### YOUR GOAL
Please count the lines in the listing below that contain the string "time" and reply with that number alone.

-- START DATA RECORDS --

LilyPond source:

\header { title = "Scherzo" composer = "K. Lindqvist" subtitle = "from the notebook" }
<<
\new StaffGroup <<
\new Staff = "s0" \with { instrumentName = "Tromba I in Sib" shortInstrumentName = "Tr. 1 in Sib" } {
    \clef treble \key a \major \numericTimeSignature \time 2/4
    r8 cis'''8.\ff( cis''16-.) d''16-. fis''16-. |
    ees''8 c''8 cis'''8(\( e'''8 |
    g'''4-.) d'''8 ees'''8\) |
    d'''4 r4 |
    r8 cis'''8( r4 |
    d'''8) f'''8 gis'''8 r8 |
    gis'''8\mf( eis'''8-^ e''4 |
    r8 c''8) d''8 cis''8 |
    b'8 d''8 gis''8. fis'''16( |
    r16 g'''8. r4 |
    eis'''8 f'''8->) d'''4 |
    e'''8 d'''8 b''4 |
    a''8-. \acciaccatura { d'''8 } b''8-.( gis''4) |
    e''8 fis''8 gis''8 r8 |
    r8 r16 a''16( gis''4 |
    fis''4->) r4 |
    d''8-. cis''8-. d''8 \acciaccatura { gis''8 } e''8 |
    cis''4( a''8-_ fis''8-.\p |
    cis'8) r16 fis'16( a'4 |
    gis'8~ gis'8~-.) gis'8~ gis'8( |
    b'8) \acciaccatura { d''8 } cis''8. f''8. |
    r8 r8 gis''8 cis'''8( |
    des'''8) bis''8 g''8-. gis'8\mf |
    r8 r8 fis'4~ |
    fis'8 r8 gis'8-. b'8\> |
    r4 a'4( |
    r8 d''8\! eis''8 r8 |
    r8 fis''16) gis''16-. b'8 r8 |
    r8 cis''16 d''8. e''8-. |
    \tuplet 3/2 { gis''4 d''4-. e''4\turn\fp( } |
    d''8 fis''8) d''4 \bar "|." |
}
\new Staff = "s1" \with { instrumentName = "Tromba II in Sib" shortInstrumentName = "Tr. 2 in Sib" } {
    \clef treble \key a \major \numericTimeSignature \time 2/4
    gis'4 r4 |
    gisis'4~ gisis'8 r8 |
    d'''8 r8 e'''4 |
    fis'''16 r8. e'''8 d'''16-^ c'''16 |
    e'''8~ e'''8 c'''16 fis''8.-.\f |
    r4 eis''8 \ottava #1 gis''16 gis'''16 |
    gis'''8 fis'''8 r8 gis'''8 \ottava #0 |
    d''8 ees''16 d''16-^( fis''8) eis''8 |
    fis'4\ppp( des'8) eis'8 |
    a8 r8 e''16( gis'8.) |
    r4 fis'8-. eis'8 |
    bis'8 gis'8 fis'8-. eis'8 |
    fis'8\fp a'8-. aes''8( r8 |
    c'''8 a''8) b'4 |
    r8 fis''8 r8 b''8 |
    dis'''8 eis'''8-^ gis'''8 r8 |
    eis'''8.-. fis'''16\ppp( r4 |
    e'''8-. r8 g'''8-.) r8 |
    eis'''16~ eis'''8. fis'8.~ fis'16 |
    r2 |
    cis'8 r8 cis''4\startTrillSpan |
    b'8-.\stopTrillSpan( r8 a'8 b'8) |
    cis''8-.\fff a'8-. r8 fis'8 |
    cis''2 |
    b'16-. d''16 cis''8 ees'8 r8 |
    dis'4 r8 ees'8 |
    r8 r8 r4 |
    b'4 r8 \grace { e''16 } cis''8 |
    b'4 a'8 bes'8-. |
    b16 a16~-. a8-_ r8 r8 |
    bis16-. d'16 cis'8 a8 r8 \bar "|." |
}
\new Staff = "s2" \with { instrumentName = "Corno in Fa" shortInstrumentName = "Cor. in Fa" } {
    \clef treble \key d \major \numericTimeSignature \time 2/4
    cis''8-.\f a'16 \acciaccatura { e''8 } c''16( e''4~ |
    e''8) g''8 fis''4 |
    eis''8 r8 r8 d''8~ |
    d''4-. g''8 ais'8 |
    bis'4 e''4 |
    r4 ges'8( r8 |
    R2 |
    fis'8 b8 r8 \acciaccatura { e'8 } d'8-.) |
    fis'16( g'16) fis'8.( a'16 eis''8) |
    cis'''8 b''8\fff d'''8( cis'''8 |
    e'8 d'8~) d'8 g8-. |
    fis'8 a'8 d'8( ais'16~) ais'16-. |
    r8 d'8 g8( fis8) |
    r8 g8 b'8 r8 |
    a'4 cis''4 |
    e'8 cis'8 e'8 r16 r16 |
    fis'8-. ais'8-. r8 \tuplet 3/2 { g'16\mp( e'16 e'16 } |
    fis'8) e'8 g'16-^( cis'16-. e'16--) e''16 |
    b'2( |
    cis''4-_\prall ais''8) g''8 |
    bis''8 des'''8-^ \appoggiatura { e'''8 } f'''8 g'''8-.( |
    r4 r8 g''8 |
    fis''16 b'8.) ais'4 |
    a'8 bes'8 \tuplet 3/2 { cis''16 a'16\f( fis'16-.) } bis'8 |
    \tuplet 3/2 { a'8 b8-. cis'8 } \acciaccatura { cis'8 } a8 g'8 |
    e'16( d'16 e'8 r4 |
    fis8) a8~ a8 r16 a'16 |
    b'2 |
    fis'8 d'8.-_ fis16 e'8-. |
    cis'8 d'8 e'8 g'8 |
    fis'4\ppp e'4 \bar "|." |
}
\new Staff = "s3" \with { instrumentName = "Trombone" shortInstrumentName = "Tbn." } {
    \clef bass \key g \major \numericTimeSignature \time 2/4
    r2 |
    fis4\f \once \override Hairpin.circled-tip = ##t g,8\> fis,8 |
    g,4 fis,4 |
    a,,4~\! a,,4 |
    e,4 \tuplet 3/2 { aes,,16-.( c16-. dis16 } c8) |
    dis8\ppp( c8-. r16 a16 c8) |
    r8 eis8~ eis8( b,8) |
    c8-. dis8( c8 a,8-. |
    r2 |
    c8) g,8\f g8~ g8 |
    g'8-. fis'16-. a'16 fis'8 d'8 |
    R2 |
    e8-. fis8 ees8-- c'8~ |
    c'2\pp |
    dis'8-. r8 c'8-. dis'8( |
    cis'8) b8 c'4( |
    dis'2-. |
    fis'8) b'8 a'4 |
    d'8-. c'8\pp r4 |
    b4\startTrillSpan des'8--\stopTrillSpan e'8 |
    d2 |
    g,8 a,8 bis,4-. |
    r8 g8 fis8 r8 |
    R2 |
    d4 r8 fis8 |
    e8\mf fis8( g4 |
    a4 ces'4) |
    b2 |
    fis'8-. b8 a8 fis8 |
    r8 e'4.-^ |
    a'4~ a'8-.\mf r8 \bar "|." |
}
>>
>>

-- END DATA RECORDS --

### FINAL RESULT
4